## THE TASK:
Give back, word for word, the lines in the listing below from the one holding "gray rectangle: (70, 55) -> (97, 123), moved" down to the one holding "gray ellipse: (195, 183)", both ends included.
■ ■ ■ ■ ■ ■ ■
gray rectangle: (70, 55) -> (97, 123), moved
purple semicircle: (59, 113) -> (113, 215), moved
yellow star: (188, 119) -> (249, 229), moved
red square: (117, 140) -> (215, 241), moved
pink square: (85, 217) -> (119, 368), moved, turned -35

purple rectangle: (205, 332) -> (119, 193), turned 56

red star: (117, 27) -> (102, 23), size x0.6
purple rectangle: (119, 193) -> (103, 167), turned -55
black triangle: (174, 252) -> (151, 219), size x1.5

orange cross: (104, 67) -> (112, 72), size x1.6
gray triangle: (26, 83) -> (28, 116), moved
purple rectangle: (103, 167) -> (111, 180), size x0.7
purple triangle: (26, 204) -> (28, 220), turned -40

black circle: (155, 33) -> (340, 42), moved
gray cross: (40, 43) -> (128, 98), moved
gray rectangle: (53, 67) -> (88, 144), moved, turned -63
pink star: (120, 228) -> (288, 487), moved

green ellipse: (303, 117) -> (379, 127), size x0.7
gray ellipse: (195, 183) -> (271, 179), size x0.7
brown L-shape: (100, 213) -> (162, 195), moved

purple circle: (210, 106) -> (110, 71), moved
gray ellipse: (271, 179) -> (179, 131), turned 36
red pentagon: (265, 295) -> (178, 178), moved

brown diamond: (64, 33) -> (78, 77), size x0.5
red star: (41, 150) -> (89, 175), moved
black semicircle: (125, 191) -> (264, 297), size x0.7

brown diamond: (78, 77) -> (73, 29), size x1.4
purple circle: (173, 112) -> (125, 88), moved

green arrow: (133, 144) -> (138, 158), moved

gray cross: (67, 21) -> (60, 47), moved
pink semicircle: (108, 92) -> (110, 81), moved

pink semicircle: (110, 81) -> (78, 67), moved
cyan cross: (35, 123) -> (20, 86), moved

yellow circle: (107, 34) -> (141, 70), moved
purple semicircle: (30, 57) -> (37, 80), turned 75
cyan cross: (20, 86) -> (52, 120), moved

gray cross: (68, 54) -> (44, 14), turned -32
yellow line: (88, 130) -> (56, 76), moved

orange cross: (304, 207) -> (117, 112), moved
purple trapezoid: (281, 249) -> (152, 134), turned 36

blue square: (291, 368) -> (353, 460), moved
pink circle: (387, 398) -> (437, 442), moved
■ ■ ■ ■ ■ ■ ■
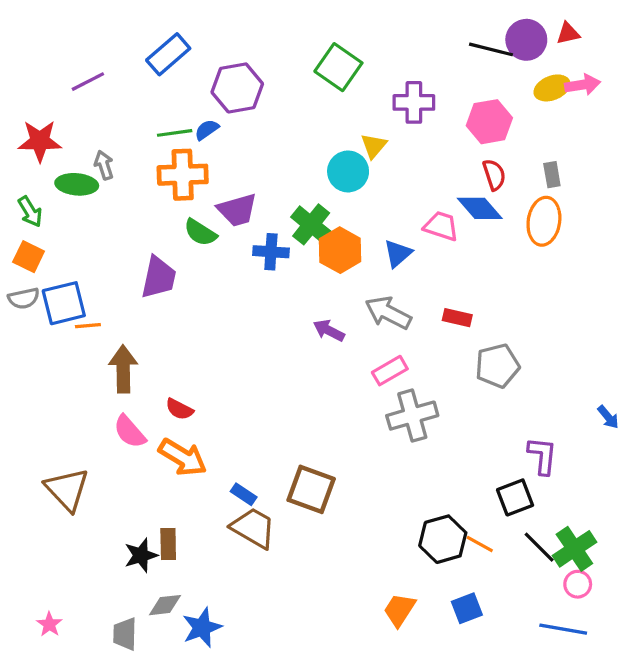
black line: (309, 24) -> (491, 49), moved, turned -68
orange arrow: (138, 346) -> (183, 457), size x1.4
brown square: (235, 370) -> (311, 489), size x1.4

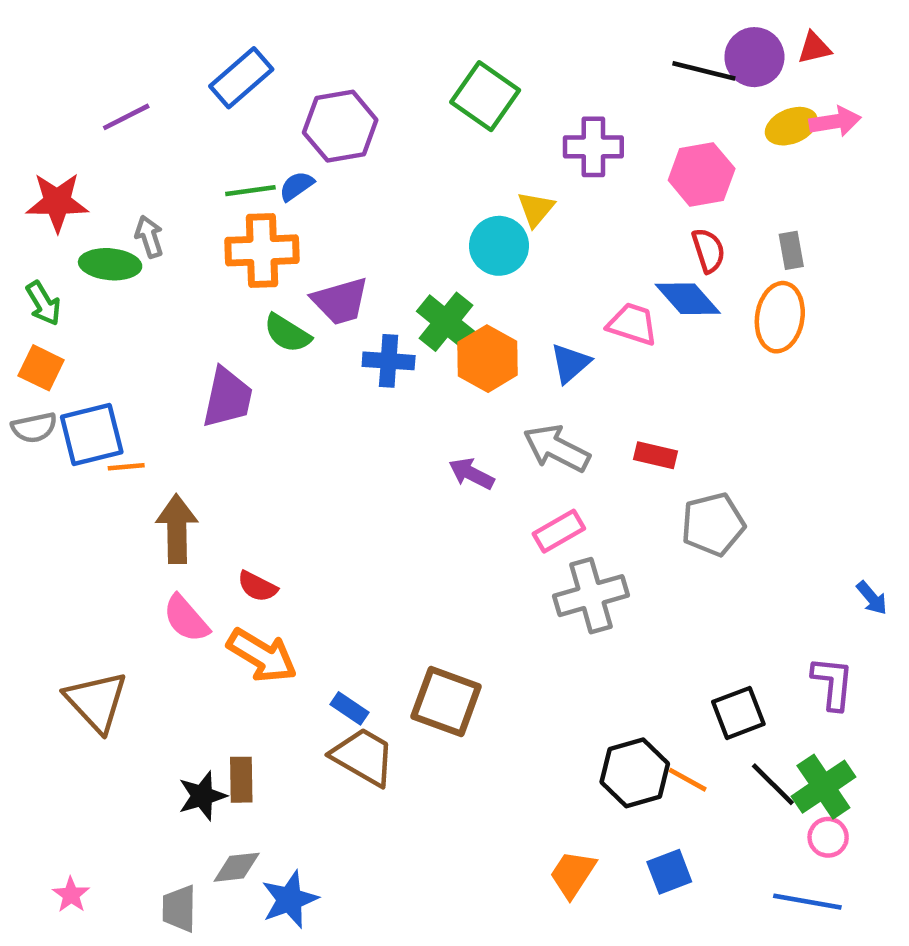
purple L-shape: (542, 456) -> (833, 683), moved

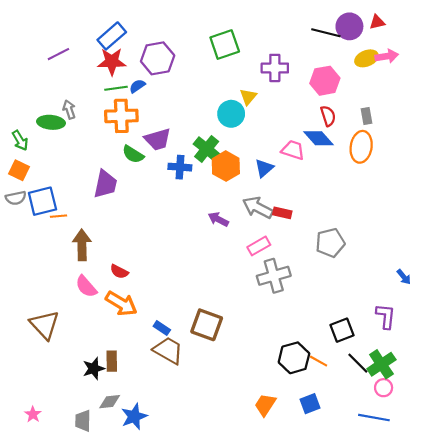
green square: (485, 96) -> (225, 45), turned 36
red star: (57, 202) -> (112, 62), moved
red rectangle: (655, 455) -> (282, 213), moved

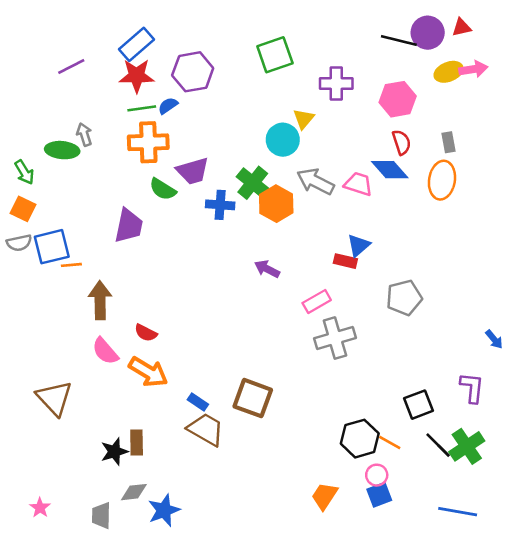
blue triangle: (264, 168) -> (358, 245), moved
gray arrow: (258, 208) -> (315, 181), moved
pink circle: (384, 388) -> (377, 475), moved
■ ■ ■ ■ ■ ■ ■
## WRITTEN RESPONSE:
gray rectangle: (70, 55) -> (97, 123), moved
purple semicircle: (59, 113) -> (113, 215), moved
yellow star: (188, 119) -> (249, 229), moved
red square: (117, 140) -> (215, 241), moved
pink square: (85, 217) -> (119, 368), moved, turned -35

purple rectangle: (205, 332) -> (119, 193), turned 56

red star: (117, 27) -> (102, 23), size x0.6
purple rectangle: (119, 193) -> (103, 167), turned -55
black triangle: (174, 252) -> (151, 219), size x1.5

orange cross: (104, 67) -> (112, 72), size x1.6
gray triangle: (26, 83) -> (28, 116), moved
purple rectangle: (103, 167) -> (111, 180), size x0.7
purple triangle: (26, 204) -> (28, 220), turned -40

black circle: (155, 33) -> (340, 42), moved
gray cross: (40, 43) -> (128, 98), moved
gray rectangle: (53, 67) -> (88, 144), moved, turned -63
pink star: (120, 228) -> (288, 487), moved

green ellipse: (303, 117) -> (379, 127), size x0.7
gray ellipse: (195, 183) -> (271, 179), size x0.7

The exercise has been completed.